(Dataset items)
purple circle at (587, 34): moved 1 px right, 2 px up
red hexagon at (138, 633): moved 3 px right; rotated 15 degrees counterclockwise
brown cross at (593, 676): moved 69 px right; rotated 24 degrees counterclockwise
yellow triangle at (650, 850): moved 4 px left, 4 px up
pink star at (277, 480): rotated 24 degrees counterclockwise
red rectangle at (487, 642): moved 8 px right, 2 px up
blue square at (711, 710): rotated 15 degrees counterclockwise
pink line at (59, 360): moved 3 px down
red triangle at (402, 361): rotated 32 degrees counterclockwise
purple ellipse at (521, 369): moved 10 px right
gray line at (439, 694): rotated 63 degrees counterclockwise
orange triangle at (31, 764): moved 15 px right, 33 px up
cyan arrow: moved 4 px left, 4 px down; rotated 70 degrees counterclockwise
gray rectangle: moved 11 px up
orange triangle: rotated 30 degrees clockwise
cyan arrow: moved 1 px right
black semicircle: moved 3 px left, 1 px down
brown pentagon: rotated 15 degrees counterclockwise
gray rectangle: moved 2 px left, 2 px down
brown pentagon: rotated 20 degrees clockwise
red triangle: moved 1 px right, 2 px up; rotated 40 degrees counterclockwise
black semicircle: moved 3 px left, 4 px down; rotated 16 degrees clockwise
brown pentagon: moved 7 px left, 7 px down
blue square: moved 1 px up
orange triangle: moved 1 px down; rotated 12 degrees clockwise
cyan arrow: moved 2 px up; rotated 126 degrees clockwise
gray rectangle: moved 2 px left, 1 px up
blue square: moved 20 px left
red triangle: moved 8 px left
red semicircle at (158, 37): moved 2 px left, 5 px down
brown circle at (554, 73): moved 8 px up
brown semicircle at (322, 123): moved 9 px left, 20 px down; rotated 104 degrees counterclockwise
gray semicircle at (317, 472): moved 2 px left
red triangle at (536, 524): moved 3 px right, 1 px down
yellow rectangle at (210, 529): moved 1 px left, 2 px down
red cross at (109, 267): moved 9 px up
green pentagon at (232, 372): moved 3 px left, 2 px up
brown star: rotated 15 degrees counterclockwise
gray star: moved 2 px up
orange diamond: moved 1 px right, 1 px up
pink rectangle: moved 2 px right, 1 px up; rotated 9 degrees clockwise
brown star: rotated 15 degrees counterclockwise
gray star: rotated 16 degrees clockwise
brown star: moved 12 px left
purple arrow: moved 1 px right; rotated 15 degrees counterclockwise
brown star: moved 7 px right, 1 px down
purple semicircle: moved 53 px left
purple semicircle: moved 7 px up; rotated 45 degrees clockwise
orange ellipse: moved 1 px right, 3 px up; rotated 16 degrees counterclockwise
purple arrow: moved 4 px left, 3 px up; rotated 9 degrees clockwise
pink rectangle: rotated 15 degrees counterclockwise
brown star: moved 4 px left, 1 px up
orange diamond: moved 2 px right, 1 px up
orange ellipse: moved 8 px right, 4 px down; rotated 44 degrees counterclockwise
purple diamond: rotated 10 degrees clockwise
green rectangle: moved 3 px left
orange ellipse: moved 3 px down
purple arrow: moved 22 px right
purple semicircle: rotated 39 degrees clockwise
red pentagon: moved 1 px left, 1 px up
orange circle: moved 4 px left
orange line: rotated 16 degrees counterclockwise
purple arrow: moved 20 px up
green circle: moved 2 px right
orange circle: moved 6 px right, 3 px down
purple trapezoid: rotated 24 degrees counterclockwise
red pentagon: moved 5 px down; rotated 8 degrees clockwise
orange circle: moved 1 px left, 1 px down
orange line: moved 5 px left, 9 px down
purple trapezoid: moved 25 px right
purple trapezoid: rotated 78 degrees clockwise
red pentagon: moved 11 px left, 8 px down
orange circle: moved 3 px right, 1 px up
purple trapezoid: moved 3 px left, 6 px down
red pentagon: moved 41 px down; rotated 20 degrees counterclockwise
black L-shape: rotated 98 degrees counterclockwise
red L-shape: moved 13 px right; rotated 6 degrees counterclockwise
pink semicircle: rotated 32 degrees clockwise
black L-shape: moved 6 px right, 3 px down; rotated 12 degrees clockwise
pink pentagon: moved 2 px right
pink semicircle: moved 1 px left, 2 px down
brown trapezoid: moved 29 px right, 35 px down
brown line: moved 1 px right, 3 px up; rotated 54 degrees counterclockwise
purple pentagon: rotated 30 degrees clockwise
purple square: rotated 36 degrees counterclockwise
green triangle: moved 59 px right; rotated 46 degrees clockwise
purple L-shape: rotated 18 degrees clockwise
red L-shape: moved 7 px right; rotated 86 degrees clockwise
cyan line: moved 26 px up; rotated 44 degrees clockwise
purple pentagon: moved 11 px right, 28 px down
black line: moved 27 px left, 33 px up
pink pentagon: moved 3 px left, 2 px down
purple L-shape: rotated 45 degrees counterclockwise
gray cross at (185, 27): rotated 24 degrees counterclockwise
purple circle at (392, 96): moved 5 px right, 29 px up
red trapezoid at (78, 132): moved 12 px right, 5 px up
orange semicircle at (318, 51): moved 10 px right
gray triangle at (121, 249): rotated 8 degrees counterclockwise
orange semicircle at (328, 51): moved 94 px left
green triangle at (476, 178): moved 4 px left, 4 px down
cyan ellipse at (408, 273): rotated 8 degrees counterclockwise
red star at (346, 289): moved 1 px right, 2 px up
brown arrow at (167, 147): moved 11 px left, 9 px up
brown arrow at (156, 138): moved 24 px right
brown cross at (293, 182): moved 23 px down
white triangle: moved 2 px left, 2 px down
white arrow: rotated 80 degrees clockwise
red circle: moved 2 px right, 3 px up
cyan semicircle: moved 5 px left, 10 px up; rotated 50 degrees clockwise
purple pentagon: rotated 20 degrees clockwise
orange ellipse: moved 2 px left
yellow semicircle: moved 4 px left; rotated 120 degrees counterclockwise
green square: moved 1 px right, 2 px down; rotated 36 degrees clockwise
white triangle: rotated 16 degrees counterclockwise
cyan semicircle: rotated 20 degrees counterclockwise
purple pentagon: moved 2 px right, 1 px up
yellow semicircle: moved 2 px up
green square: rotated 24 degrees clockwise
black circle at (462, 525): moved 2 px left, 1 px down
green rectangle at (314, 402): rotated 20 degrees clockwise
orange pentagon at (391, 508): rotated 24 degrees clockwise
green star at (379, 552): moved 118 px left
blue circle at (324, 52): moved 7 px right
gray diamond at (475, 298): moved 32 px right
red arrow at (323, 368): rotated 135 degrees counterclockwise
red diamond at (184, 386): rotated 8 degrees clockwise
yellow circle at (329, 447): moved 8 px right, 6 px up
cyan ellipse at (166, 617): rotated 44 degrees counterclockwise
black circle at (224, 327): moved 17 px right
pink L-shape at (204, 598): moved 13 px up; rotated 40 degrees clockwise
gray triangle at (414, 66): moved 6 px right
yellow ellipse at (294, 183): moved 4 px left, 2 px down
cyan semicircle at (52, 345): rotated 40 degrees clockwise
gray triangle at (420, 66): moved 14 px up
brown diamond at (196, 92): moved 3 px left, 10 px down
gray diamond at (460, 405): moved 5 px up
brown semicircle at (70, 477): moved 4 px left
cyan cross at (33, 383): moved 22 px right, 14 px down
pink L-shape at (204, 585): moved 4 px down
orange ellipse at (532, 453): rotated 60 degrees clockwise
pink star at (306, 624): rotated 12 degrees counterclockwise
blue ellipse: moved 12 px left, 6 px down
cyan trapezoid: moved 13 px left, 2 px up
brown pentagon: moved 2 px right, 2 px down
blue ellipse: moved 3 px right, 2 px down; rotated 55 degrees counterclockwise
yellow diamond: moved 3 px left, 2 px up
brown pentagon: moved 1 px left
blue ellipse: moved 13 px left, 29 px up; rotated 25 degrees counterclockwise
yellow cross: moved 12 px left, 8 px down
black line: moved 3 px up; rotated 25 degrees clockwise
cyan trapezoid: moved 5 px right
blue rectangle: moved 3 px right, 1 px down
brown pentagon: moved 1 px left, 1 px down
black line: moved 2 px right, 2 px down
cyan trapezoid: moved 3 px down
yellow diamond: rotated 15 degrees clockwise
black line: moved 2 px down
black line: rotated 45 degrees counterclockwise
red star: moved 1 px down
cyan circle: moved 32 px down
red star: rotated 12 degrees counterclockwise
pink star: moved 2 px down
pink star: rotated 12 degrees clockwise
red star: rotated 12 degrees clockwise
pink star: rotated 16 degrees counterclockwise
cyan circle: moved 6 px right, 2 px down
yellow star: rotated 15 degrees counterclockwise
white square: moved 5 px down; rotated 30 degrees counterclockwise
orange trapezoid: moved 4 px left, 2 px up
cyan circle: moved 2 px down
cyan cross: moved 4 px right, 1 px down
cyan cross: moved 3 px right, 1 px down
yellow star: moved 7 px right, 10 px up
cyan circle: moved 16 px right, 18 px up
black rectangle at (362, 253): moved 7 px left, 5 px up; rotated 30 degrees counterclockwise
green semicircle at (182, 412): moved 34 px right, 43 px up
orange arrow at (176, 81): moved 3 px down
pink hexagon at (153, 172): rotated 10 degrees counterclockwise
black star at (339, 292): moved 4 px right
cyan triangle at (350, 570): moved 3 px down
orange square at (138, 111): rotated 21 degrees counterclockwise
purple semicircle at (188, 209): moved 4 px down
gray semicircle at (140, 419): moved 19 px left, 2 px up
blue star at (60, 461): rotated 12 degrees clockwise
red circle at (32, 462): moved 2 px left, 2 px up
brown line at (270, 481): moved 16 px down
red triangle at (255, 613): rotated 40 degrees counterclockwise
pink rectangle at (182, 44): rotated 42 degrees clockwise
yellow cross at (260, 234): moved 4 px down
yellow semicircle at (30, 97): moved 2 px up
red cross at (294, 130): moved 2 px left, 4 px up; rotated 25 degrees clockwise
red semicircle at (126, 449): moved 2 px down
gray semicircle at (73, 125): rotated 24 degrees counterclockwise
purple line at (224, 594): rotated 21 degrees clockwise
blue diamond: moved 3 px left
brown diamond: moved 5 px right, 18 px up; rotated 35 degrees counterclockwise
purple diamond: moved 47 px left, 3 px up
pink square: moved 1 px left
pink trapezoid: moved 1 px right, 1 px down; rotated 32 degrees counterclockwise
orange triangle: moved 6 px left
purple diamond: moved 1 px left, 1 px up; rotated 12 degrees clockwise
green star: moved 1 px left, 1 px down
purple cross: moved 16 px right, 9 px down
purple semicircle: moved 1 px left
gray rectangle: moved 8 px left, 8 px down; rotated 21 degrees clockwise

Given instruction: Repeat the rows above verbatim, starting at the first row and ending at the row containing "brown circle at (554, 73): moved 8 px up".

Correct result:
purple circle at (587, 34): moved 1 px right, 2 px up
red hexagon at (138, 633): moved 3 px right; rotated 15 degrees counterclockwise
brown cross at (593, 676): moved 69 px right; rotated 24 degrees counterclockwise
yellow triangle at (650, 850): moved 4 px left, 4 px up
pink star at (277, 480): rotated 24 degrees counterclockwise
red rectangle at (487, 642): moved 8 px right, 2 px up
blue square at (711, 710): rotated 15 degrees counterclockwise
pink line at (59, 360): moved 3 px down
red triangle at (402, 361): rotated 32 degrees counterclockwise
purple ellipse at (521, 369): moved 10 px right
gray line at (439, 694): rotated 63 degrees counterclockwise
orange triangle at (31, 764): moved 15 px right, 33 px up
cyan arrow: moved 4 px left, 4 px down; rotated 70 degrees counterclockwise
gray rectangle: moved 11 px up
orange triangle: rotated 30 degrees clockwise
cyan arrow: moved 1 px right
black semicircle: moved 3 px left, 1 px down
brown pentagon: rotated 15 degrees counterclockwise
gray rectangle: moved 2 px left, 2 px down
brown pentagon: rotated 20 degrees clockwise
red triangle: moved 1 px right, 2 px up; rotated 40 degrees counterclockwise
black semicircle: moved 3 px left, 4 px down; rotated 16 degrees clockwise
brown pentagon: moved 7 px left, 7 px down
blue square: moved 1 px up
orange triangle: moved 1 px down; rotated 12 degrees clockwise
cyan arrow: moved 2 px up; rotated 126 degrees clockwise
gray rectangle: moved 2 px left, 1 px up
blue square: moved 20 px left
red triangle: moved 8 px left
red semicircle at (158, 37): moved 2 px left, 5 px down
brown circle at (554, 73): moved 8 px up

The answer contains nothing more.